■ **TASK ITEM**: Return all of the entries below, word for word. Omit each picture.

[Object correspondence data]

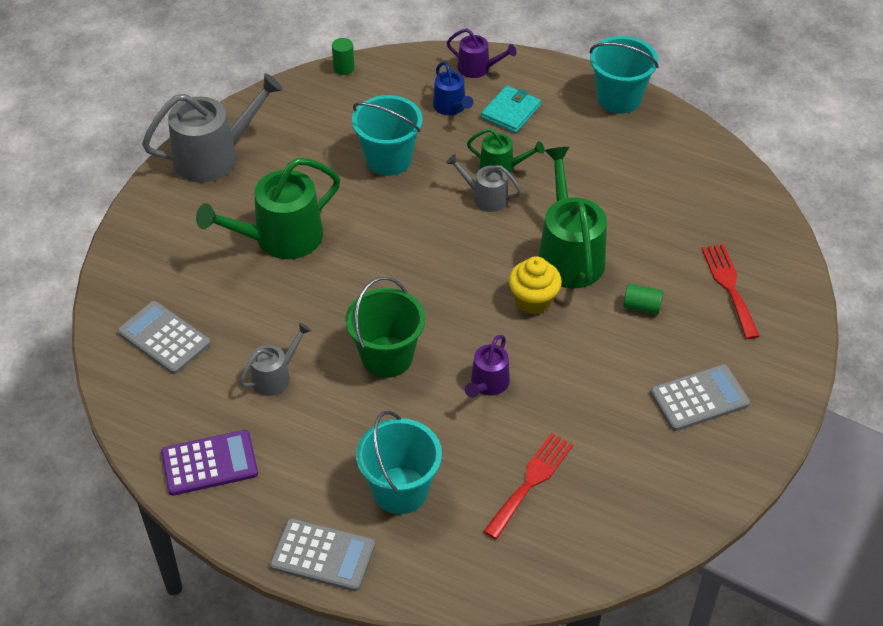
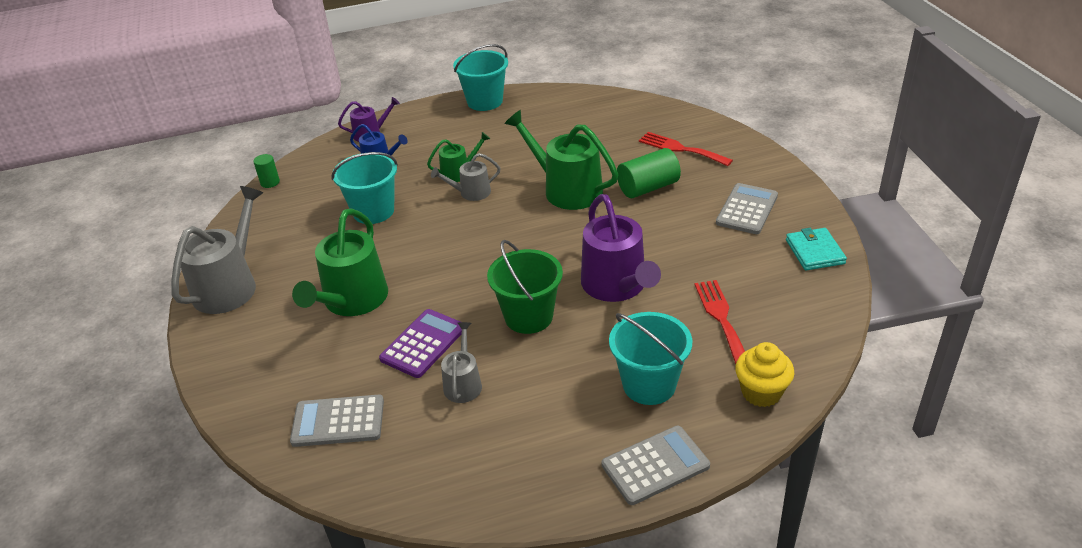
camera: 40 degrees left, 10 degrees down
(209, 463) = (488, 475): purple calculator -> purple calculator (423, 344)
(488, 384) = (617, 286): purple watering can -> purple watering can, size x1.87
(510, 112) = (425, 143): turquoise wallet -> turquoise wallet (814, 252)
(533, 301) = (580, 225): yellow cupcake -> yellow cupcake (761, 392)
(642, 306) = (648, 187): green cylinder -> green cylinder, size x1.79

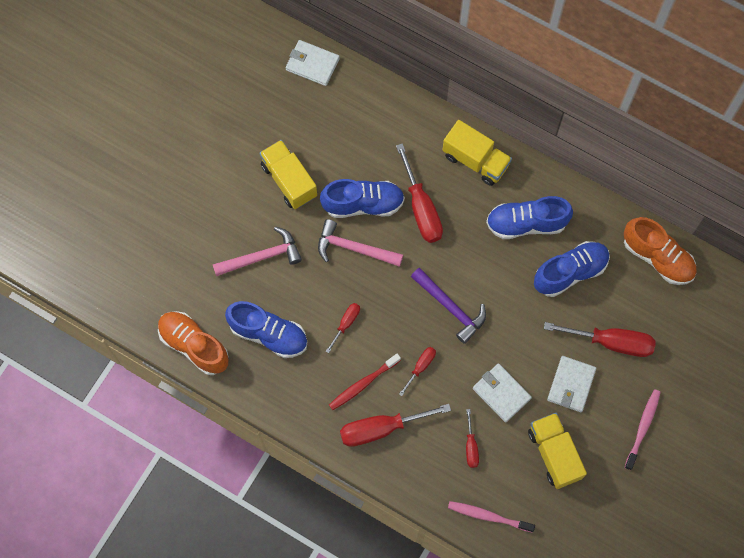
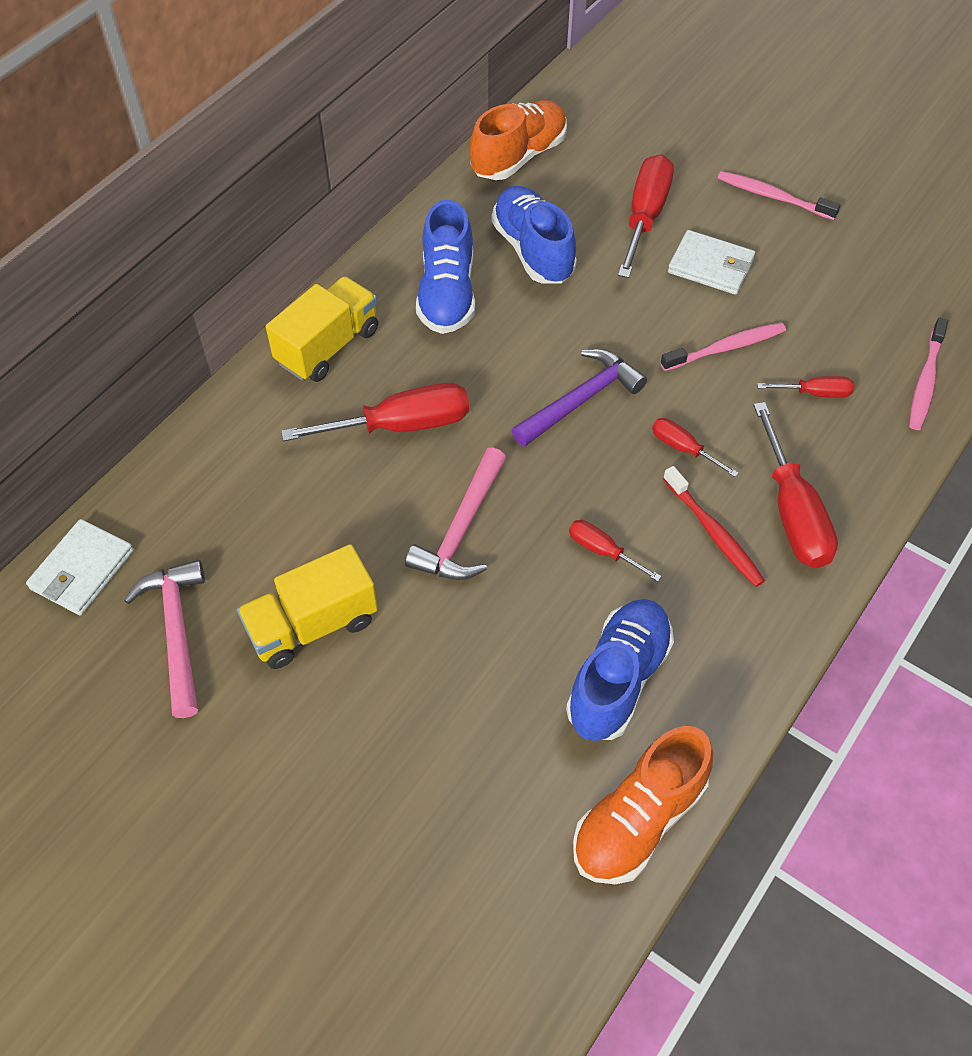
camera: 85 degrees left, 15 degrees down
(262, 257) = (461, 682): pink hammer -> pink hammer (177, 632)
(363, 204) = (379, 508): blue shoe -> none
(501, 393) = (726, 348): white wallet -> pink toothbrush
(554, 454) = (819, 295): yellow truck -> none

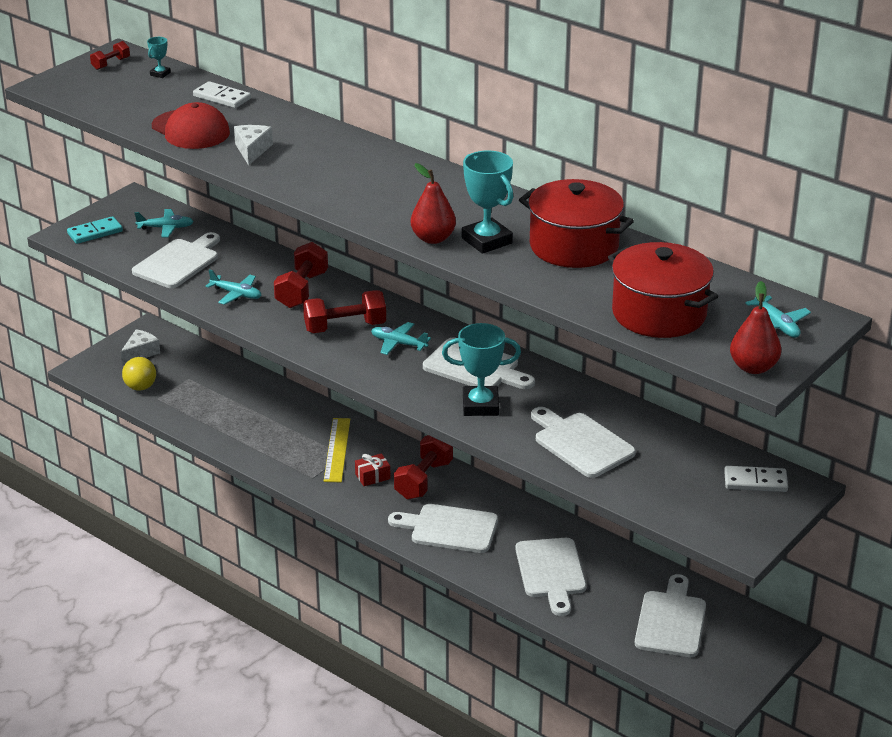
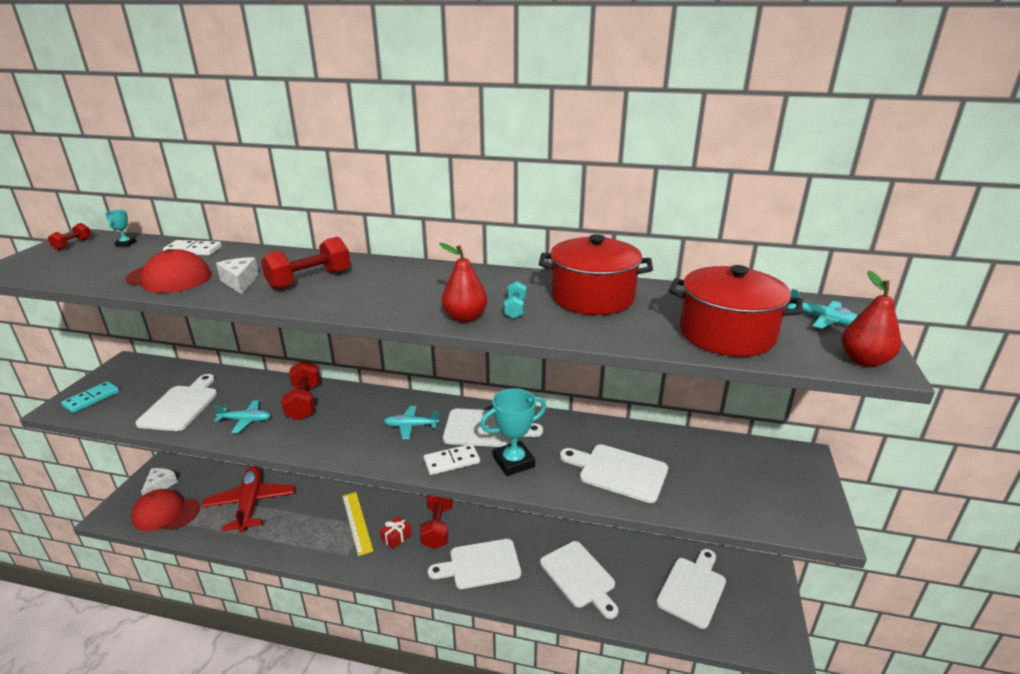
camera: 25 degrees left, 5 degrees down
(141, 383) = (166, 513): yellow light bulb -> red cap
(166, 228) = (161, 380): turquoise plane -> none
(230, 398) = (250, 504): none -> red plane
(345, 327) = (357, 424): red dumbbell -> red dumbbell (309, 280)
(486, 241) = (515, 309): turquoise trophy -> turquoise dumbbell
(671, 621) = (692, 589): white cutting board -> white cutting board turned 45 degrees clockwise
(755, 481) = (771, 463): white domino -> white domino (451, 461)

■ **RESPONSE**:
camera: 40 degrees left, 10 degrees down
(209, 463) = (488, 475): purple calculator -> purple calculator (423, 344)
(488, 384) = (617, 286): purple watering can -> purple watering can, size x1.87
(510, 112) = (425, 143): turquoise wallet -> turquoise wallet (814, 252)
(533, 301) = (580, 225): yellow cupcake -> yellow cupcake (761, 392)
(642, 306) = (648, 187): green cylinder -> green cylinder, size x1.79

camera: 85 degrees left, 15 degrees down
(262, 257) = (461, 682): pink hammer -> pink hammer (177, 632)
(363, 204) = (379, 508): blue shoe -> none
(501, 393) = (726, 348): white wallet -> pink toothbrush
(554, 454) = (819, 295): yellow truck -> none

camera: 25 degrees left, 5 degrees down
(141, 383) = (166, 513): yellow light bulb -> red cap
(166, 228) = (161, 380): turquoise plane -> none
(230, 398) = (250, 504): none -> red plane
(345, 327) = (357, 424): red dumbbell -> red dumbbell (309, 280)
(486, 241) = (515, 309): turquoise trophy -> turquoise dumbbell
(671, 621) = (692, 589): white cutting board -> white cutting board turned 45 degrees clockwise
(755, 481) = (771, 463): white domino -> white domino (451, 461)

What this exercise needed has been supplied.